> _GIVEN INSTRUCTION_
Please count the lines of the material below that contain the word "white", with case counting, and give only the number.

[Dataset items]

++++++++++++++++++++

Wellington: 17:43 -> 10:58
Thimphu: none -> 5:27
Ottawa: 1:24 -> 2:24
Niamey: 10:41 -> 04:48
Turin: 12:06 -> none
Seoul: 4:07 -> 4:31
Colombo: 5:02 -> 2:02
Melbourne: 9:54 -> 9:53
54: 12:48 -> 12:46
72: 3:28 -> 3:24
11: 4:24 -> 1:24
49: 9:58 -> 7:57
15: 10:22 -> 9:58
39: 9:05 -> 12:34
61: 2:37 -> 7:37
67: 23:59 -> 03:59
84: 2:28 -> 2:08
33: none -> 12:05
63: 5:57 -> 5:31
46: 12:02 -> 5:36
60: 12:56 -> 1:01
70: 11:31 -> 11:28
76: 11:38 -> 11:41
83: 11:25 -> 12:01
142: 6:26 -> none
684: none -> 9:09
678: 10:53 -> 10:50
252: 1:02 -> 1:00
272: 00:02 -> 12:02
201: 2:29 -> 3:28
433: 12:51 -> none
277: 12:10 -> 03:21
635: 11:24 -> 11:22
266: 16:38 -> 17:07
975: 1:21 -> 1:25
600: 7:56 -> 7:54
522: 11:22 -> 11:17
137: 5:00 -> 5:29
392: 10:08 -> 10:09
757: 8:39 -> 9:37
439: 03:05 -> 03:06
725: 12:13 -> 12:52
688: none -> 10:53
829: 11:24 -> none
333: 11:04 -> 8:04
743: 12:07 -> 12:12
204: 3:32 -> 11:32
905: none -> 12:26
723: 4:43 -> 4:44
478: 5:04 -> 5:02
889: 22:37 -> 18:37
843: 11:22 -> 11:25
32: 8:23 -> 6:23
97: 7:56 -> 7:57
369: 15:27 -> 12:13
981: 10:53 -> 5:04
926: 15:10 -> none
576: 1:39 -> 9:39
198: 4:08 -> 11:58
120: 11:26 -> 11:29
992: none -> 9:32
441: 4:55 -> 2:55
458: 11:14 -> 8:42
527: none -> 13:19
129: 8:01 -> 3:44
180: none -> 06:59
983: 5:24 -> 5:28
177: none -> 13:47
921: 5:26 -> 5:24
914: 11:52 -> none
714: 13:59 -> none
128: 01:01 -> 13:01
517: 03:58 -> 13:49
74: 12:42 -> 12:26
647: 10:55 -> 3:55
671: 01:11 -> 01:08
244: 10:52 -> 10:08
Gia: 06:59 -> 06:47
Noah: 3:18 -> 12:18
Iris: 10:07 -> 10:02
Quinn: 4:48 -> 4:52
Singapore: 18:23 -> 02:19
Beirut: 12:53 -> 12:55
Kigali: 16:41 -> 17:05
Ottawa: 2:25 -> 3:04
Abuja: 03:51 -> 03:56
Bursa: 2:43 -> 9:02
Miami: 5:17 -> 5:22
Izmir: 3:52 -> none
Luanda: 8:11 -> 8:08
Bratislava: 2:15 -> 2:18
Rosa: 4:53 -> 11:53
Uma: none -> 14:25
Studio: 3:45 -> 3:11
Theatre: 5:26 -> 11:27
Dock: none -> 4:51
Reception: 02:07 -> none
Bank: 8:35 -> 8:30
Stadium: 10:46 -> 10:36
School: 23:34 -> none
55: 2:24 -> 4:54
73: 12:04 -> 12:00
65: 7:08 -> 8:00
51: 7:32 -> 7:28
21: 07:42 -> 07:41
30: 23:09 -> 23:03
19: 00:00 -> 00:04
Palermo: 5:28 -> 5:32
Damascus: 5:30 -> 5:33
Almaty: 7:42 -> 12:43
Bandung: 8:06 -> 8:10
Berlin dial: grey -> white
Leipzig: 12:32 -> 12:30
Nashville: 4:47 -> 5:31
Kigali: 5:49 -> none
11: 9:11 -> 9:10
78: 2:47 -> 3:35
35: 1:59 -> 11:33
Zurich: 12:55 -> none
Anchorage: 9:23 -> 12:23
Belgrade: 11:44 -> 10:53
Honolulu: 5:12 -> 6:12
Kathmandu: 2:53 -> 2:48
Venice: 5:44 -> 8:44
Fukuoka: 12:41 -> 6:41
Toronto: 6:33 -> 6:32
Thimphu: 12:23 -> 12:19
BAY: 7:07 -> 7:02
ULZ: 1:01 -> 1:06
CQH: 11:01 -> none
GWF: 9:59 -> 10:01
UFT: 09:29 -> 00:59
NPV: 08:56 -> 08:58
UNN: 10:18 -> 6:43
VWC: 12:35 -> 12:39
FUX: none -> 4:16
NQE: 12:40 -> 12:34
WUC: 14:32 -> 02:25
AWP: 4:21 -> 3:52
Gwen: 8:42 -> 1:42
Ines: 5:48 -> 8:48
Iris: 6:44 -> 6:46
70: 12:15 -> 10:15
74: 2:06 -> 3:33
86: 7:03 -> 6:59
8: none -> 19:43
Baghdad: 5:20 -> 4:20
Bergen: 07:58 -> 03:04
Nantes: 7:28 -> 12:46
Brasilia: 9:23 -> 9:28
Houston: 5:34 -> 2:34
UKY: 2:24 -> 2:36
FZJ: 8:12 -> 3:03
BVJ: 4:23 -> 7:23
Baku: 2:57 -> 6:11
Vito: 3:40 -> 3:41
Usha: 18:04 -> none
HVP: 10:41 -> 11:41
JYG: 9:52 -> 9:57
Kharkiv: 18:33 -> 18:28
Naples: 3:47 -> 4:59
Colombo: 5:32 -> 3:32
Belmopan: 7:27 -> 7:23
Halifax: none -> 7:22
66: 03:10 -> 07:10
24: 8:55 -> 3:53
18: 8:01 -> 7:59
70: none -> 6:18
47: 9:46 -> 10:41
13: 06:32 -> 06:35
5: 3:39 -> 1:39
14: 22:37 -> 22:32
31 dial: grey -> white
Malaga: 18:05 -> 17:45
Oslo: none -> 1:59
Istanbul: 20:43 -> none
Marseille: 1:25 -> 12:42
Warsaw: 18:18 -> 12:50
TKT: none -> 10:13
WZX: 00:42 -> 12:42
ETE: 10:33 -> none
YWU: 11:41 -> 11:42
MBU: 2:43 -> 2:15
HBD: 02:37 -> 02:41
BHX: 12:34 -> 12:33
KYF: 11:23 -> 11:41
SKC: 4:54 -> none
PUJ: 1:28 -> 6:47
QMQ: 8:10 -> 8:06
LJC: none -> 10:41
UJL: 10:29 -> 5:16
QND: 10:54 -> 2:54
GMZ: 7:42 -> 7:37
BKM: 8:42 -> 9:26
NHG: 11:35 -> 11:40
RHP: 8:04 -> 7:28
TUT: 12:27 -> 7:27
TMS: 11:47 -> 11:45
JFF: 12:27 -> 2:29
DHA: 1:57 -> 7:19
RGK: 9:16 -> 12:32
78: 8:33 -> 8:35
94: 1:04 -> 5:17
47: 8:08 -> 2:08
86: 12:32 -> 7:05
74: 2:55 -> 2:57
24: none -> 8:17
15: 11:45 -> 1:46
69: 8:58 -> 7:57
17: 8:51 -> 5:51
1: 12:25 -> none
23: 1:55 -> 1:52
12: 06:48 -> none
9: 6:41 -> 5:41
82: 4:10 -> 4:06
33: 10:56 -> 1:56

++++++++++++++++++++

> _OUTPUT_
2